Would you transcribe the whole listing exactly, minus its pictures?

** Opening ENTRIES PROVIDED block **

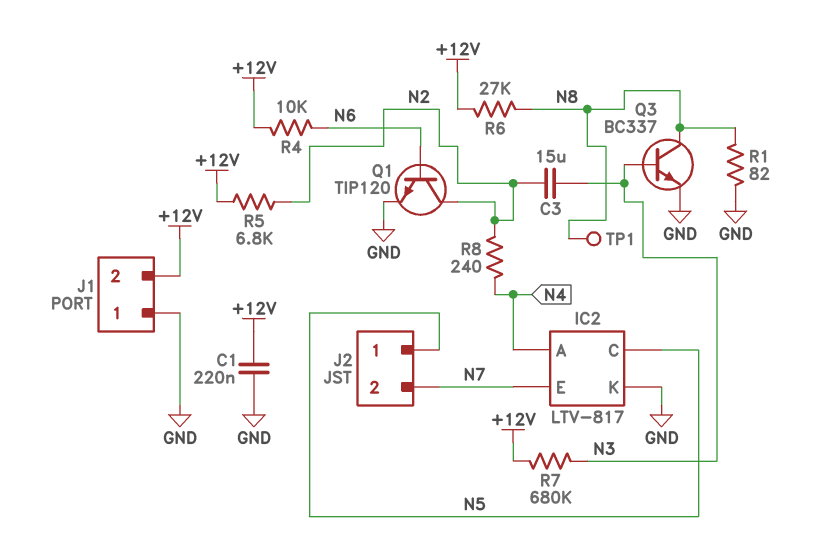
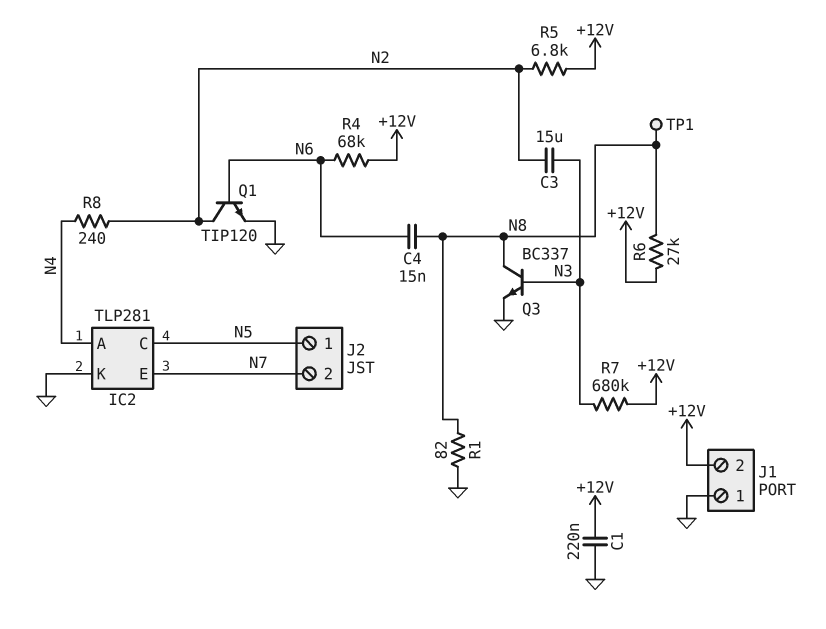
C4: none -> 15nF (N6, N8)
IC2: LTV-817 -> TLP281
R4: 10k (+12V, N6) -> 68k (+12V, N6)

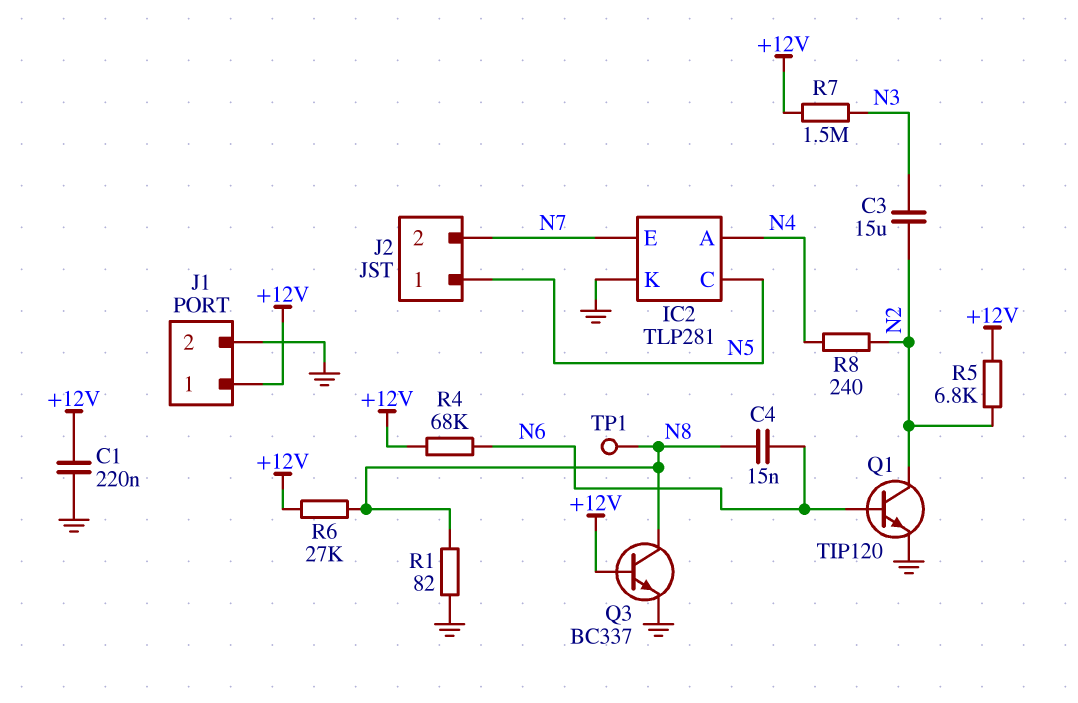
J1 pin 1: GND -> +12V
J1 pin 2: +12V -> GND
Q3: NPN BC337 (B N3, C N8, E GND) -> NPN BC337 (B +12V, C N8, E GND)
R7: 680k (+12V, N3) -> 1.5M (+12V, N3)

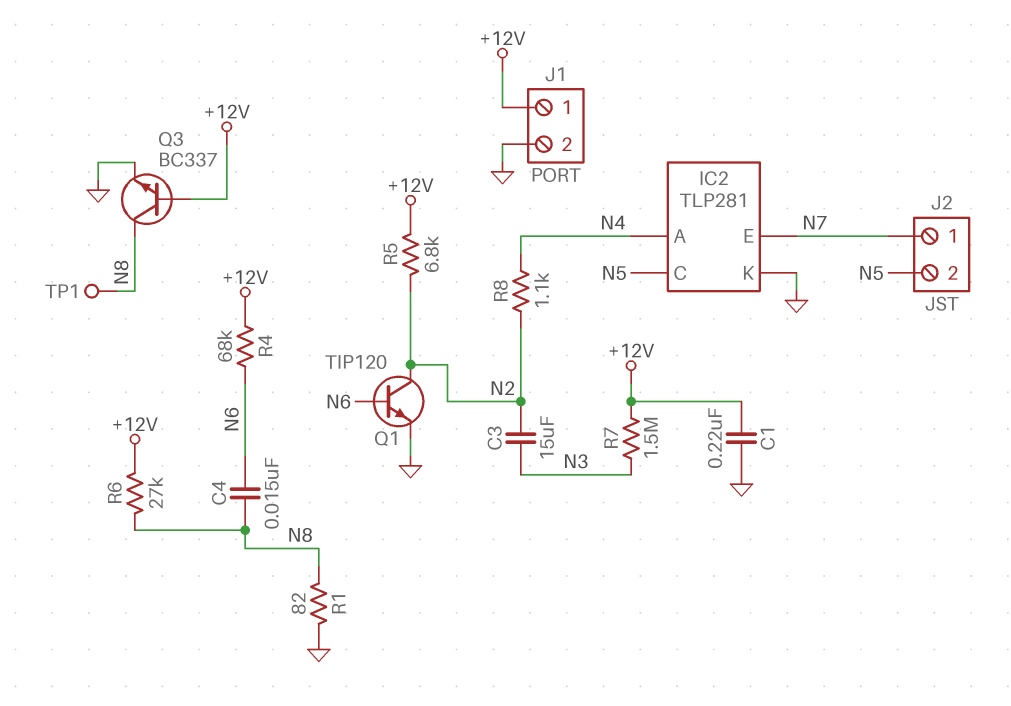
J2 pin 1: N5 -> N7
J2 pin 2: N7 -> N5
R8: 240 (N2, N4) -> 1.1k (N2, N4)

** Closing ENTRIES PROVIDED block **

_TASK OUTPUT_
C4: none -> 15nF (N6, N8)
IC2: LTV-817 -> TLP281
R4: 10k (+12V, N6) -> 68k (+12V, N6)

J1 pin 1: GND -> +12V
J1 pin 2: +12V -> GND
Q3: NPN BC337 (B N3, C N8, E GND) -> NPN BC337 (B +12V, C N8, E GND)
R7: 680k (+12V, N3) -> 1.5M (+12V, N3)

J2 pin 1: N5 -> N7
J2 pin 2: N7 -> N5
R8: 240 (N2, N4) -> 1.1k (N2, N4)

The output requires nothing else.